### Instructions to follow
Within the lines below, find those that hold the string "ball" and copy each one.

[Recorded data]
──────
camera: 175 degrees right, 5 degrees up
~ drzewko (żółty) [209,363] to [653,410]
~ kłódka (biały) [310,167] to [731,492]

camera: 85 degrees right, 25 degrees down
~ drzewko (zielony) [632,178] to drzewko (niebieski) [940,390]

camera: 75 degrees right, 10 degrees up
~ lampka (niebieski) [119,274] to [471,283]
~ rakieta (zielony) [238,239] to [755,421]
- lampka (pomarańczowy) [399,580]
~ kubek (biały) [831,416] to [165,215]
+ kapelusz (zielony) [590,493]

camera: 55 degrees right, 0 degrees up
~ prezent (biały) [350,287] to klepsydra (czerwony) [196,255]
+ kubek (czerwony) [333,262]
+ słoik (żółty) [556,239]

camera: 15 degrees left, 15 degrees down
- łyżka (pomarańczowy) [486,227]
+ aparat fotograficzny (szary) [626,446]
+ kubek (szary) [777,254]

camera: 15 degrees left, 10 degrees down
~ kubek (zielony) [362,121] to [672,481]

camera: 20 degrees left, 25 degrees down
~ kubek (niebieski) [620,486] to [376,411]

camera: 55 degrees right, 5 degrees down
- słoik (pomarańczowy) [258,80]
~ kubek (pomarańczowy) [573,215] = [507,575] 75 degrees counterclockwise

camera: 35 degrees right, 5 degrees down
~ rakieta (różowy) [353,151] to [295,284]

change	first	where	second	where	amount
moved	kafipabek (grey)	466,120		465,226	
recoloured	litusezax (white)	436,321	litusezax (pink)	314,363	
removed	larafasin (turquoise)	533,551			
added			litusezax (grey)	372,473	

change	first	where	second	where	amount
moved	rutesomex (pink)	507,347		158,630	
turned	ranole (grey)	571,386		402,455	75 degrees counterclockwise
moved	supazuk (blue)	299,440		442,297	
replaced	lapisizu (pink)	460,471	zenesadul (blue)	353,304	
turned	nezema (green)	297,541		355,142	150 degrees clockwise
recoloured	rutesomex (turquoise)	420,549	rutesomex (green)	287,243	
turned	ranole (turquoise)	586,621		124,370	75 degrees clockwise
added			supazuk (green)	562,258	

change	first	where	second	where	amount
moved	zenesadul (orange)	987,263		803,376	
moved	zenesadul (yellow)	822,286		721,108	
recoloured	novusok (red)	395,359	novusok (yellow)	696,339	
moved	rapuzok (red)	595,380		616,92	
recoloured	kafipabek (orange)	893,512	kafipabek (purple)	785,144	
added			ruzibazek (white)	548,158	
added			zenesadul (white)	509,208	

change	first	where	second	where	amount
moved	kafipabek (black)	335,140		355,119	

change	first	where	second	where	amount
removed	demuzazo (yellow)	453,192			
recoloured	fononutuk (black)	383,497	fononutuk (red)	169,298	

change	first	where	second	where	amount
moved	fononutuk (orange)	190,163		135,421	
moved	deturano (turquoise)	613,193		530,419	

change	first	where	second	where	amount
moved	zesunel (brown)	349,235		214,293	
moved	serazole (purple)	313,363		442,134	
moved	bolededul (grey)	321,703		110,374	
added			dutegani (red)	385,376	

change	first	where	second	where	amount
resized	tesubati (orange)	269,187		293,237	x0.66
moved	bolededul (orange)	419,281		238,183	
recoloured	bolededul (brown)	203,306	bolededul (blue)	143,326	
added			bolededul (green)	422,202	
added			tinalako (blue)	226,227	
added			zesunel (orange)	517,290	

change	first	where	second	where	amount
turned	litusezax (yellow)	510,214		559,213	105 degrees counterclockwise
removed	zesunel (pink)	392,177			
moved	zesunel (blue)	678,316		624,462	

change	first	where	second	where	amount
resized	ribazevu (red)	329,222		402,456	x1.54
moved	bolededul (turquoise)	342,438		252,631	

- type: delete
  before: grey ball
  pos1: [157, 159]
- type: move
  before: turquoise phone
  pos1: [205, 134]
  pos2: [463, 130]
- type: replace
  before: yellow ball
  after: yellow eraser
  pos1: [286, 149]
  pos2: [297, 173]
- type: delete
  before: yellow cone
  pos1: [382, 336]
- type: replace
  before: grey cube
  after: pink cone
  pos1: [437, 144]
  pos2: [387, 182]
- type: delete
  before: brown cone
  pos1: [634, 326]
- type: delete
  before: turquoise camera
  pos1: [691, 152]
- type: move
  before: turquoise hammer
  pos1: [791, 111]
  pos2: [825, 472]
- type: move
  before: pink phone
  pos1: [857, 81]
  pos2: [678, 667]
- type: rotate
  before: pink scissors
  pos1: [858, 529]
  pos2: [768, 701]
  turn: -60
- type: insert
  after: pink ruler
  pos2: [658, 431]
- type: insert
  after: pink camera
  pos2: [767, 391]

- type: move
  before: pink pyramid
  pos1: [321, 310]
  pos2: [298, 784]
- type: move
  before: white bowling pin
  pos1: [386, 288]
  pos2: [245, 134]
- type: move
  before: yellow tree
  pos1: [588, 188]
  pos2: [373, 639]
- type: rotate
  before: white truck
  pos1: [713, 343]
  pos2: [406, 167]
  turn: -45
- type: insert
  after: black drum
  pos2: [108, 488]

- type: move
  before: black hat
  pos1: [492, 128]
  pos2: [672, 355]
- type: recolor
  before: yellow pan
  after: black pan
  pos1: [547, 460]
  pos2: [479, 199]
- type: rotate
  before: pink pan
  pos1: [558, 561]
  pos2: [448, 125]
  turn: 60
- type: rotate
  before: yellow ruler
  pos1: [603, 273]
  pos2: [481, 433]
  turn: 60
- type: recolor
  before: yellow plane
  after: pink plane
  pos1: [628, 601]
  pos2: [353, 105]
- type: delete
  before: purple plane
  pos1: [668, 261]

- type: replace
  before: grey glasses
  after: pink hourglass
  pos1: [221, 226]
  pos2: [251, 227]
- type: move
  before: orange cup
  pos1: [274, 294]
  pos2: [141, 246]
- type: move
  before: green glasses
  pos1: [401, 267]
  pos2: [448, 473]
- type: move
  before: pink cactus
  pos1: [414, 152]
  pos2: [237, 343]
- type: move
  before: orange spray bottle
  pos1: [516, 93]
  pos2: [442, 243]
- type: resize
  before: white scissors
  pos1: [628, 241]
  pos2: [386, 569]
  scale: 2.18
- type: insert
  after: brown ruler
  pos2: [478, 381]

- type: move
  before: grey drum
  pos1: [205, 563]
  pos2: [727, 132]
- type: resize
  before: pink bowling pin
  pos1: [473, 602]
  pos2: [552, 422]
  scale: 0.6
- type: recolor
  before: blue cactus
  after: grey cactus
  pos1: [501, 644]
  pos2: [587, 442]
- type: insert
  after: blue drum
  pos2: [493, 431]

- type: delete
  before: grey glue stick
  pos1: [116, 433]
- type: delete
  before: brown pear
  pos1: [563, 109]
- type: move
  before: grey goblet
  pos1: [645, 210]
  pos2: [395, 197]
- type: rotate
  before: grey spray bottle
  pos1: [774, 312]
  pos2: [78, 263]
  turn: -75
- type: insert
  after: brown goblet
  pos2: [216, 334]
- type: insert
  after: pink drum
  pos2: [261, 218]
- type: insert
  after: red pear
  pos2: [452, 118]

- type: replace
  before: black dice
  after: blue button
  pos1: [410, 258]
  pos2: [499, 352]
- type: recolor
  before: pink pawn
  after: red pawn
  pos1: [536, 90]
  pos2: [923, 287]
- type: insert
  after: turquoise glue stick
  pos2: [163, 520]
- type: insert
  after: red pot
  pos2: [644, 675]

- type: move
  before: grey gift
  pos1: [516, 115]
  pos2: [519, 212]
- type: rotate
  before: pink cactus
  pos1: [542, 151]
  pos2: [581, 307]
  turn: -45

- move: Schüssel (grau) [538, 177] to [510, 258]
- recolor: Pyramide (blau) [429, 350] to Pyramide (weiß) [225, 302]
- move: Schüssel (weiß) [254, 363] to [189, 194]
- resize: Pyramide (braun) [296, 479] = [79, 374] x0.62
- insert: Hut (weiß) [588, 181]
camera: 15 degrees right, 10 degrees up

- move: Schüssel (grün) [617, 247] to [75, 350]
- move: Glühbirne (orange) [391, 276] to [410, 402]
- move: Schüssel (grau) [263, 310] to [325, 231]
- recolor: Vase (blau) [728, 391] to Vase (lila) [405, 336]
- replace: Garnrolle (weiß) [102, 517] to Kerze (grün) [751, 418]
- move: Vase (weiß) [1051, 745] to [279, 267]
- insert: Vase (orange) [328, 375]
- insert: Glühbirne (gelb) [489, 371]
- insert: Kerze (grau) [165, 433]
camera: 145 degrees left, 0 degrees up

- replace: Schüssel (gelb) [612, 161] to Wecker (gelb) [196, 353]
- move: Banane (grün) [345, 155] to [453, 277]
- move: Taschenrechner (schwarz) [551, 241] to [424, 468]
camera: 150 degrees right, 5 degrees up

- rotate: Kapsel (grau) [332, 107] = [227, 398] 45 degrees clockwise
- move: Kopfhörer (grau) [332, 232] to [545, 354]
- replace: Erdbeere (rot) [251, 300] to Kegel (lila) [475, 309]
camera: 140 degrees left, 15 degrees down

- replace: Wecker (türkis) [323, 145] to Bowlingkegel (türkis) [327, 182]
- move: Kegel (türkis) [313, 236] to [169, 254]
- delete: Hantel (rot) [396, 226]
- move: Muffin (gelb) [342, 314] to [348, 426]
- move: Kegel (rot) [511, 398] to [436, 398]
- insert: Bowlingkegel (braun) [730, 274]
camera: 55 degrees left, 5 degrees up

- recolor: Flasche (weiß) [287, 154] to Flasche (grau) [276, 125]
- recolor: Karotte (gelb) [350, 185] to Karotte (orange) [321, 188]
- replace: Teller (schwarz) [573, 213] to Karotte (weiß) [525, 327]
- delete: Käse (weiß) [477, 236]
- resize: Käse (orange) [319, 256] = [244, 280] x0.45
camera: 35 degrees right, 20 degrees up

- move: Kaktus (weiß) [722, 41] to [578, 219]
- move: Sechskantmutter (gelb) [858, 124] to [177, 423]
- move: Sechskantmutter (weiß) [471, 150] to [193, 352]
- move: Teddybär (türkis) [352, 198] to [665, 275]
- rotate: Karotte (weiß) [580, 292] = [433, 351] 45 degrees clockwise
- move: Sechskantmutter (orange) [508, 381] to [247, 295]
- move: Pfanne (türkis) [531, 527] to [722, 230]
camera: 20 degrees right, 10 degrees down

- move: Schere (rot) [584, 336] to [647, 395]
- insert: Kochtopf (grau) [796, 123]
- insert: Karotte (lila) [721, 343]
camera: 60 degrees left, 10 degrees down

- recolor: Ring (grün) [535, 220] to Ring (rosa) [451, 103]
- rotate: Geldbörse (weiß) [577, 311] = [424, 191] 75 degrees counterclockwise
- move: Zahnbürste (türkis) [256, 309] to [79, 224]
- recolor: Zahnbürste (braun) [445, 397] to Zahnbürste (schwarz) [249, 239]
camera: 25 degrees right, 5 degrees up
──────
### Output for this task
  before: grey ball
  before: yellow ball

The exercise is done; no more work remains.